**What is expected:**
Restrict the output to the lines below starting at the one that contains "(518, 359) = (425, 290): purple" and ending at the one that contains "(473, 116) = (141, 409): yellow", and restate them word for word, both ends included.

** Opening Records provided block **

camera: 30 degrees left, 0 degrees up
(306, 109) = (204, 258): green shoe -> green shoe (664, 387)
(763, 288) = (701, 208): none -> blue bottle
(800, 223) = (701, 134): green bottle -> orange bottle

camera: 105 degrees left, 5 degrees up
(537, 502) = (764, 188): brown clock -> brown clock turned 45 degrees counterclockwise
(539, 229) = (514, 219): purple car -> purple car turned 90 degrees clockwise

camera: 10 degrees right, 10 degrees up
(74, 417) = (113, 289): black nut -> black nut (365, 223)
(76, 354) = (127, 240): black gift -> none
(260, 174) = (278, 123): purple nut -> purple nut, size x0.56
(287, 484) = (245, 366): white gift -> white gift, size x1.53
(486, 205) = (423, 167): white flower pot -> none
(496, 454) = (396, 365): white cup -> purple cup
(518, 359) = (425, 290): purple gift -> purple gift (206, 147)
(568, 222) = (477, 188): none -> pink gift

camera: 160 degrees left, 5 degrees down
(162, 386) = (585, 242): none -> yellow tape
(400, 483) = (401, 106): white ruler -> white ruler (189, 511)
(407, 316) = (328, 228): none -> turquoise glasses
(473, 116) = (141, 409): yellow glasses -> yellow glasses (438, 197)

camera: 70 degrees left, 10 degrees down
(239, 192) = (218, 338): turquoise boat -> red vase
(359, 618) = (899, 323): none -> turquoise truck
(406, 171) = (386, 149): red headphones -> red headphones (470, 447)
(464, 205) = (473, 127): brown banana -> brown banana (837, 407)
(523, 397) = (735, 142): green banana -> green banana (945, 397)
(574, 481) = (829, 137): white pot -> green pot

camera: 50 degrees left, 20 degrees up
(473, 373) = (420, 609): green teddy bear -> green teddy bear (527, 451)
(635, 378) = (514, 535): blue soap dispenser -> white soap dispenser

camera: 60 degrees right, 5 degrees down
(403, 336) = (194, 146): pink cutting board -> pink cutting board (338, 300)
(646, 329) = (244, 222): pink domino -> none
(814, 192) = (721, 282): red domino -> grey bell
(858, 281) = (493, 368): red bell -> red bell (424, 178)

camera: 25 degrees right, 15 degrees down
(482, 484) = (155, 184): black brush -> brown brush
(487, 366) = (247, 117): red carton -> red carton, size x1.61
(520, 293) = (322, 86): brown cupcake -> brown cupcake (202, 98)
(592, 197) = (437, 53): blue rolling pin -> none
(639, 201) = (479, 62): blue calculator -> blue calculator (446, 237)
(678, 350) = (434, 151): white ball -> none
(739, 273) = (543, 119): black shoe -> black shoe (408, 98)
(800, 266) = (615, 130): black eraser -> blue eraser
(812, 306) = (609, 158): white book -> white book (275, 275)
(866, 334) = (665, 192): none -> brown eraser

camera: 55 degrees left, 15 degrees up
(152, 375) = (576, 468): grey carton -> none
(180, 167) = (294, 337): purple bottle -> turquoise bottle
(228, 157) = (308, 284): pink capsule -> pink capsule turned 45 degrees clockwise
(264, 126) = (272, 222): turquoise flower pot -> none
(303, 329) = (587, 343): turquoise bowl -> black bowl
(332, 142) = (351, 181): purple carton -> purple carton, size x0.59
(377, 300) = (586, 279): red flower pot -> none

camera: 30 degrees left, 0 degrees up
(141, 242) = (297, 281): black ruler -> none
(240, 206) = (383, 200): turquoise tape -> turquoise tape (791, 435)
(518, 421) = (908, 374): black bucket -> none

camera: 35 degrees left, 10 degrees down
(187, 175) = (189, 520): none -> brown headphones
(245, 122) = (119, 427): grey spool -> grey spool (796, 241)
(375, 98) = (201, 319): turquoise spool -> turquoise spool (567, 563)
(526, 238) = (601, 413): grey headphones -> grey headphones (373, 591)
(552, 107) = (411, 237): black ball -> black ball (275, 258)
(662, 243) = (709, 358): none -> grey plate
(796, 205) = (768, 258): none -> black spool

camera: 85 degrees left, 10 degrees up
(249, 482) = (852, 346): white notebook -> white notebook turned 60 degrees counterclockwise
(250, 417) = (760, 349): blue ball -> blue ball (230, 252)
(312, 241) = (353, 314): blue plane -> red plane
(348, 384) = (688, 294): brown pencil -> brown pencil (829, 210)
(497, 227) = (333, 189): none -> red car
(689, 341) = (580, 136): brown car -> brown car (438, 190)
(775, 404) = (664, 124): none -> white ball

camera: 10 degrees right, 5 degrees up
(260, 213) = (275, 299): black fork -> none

** Closing Records provided block **

**Exercise result:**
(518, 359) = (425, 290): purple gift -> purple gift (206, 147)
(568, 222) = (477, 188): none -> pink gift

camera: 160 degrees left, 5 degrees down
(162, 386) = (585, 242): none -> yellow tape
(400, 483) = (401, 106): white ruler -> white ruler (189, 511)
(407, 316) = (328, 228): none -> turquoise glasses
(473, 116) = (141, 409): yellow glasses -> yellow glasses (438, 197)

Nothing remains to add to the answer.